■ Directions: What lines of the data below hold the string "yellow"? Copy each one out.
═══ Dataset records
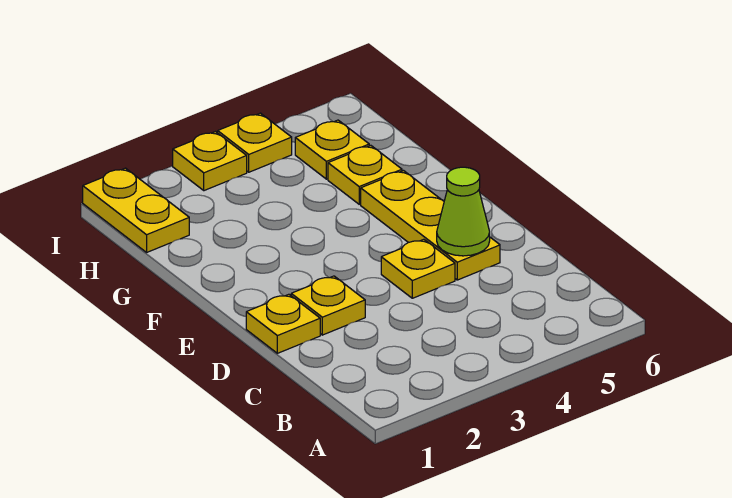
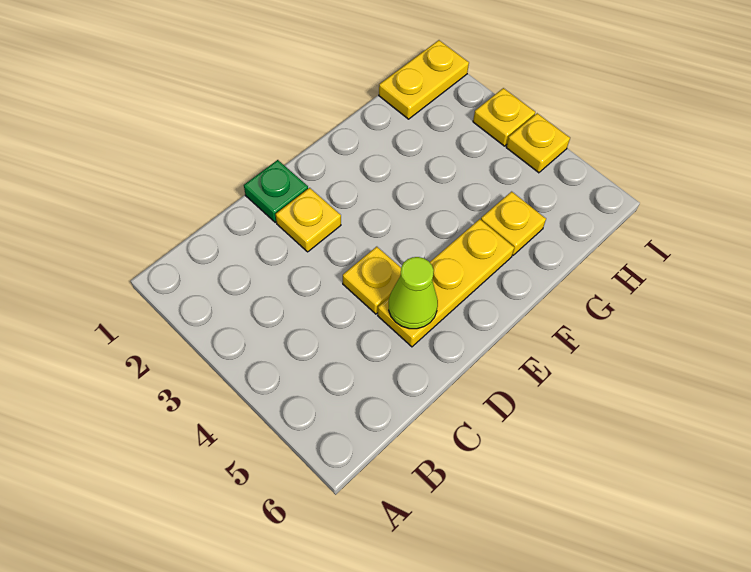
yellow plate D1 level 1 -> green plate D1 level 1
yellow plate H5 level 1 -> none

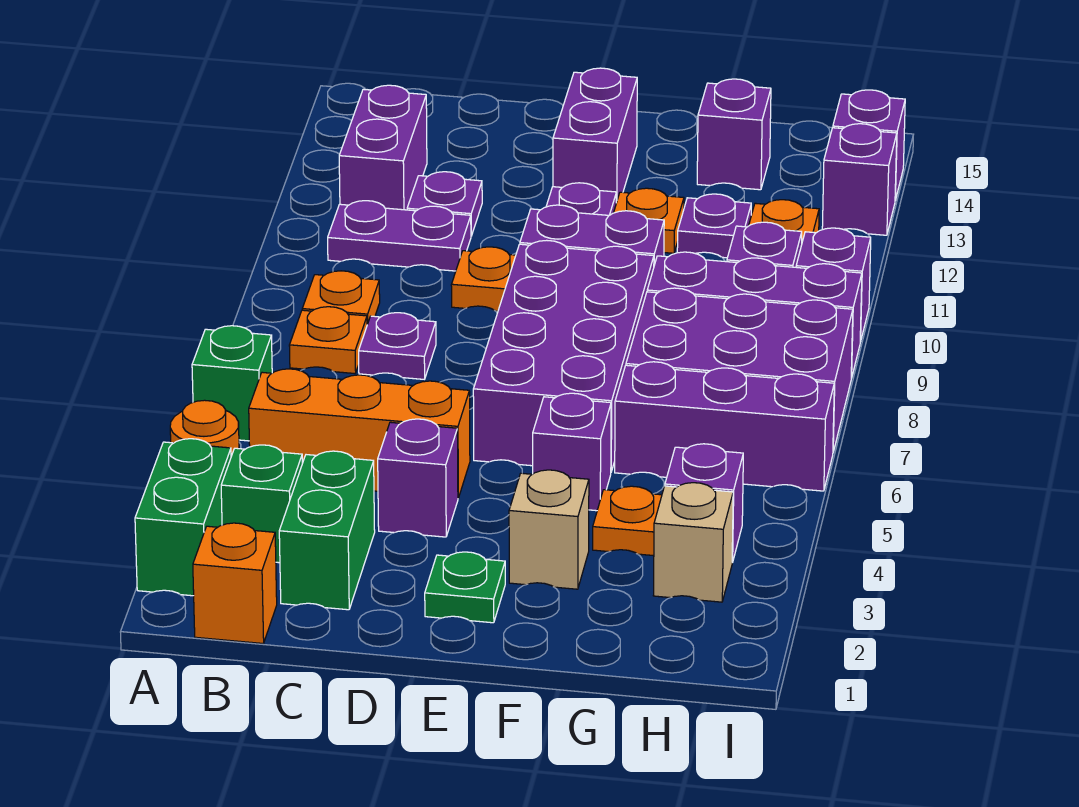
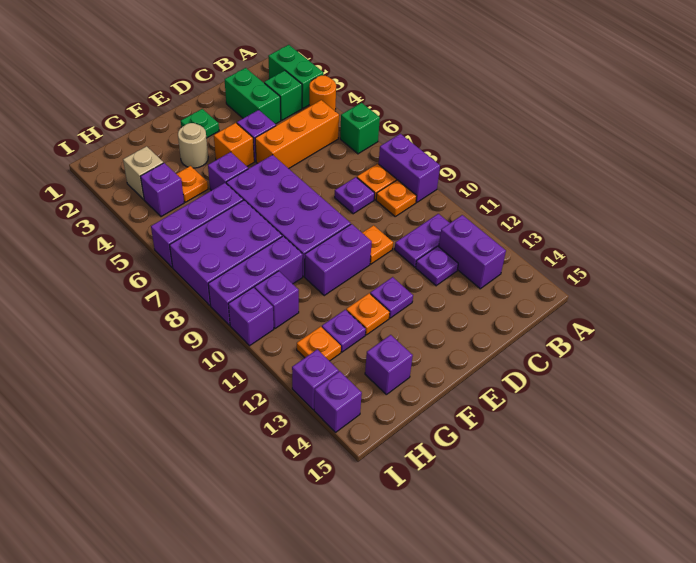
orange brick B1 level 1 -> orange brick E4 level 1
purple brick E13:E14 level 1 -> purple brick A8:A9 level 1
tan brick F3 level 1 -> tan round brick F3 level 1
══════
■ Response:
yellow plate D1 level 1 -> green plate D1 level 1
yellow plate H5 level 1 -> none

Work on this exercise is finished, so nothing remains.